▶ **Your assignment**: Output the data verbatim, minus the images.

▶ **Working data**:

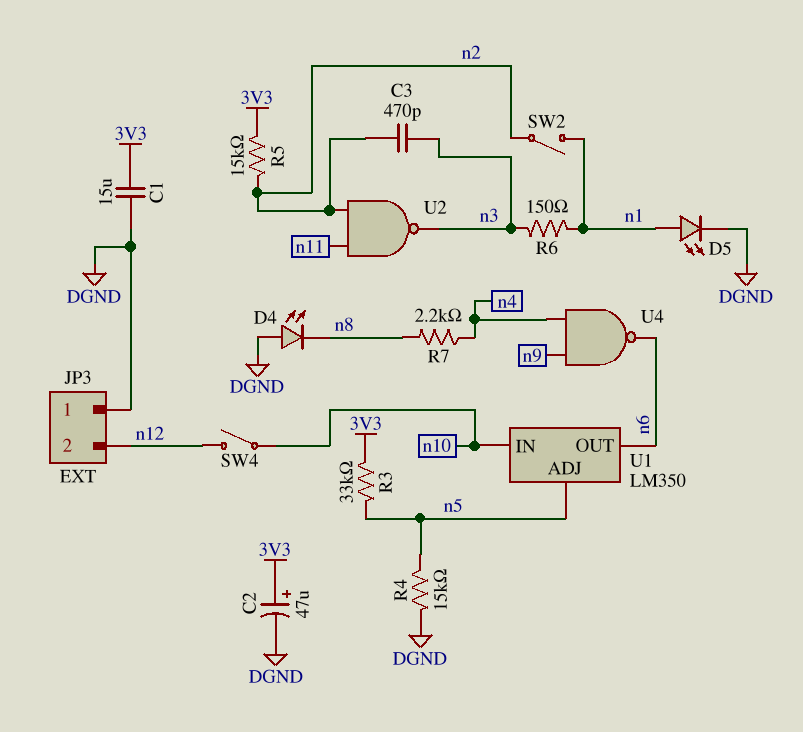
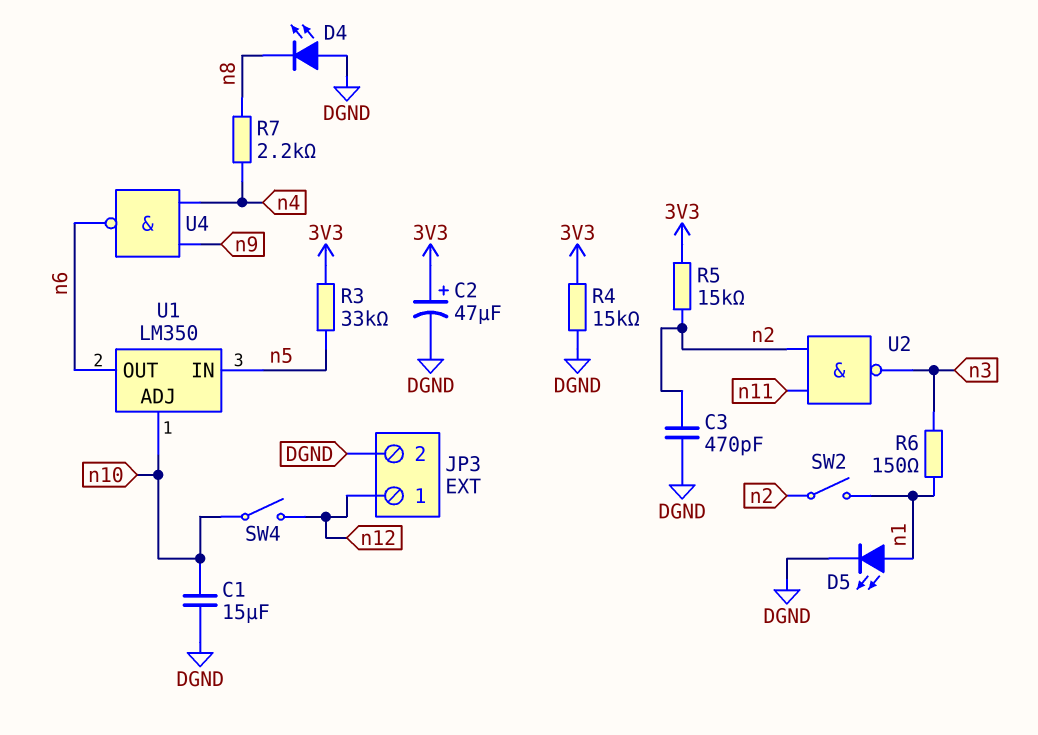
C1: 15uF (3V3, DGND) -> 15uF (DGND, n10)
C3: 470pF (n2, n3) -> 470pF (DGND, n2)
JP3 pin 1: DGND -> n12
JP3 pin 2: n12 -> DGND
R4: 15k (DGND, n5) -> 15k (3V3, DGND)
U1 pin ADJ: n5 -> n10
U1 pin IN: n10 -> n5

▶ **Solution to this exercise**:
C1: 15uF (3V3, DGND) -> 15uF (DGND, n10)
C3: 470pF (n2, n3) -> 470pF (DGND, n2)
JP3 pin 1: DGND -> n12
JP3 pin 2: n12 -> DGND
R4: 15k (DGND, n5) -> 15k (3V3, DGND)
U1 pin ADJ: n5 -> n10
U1 pin IN: n10 -> n5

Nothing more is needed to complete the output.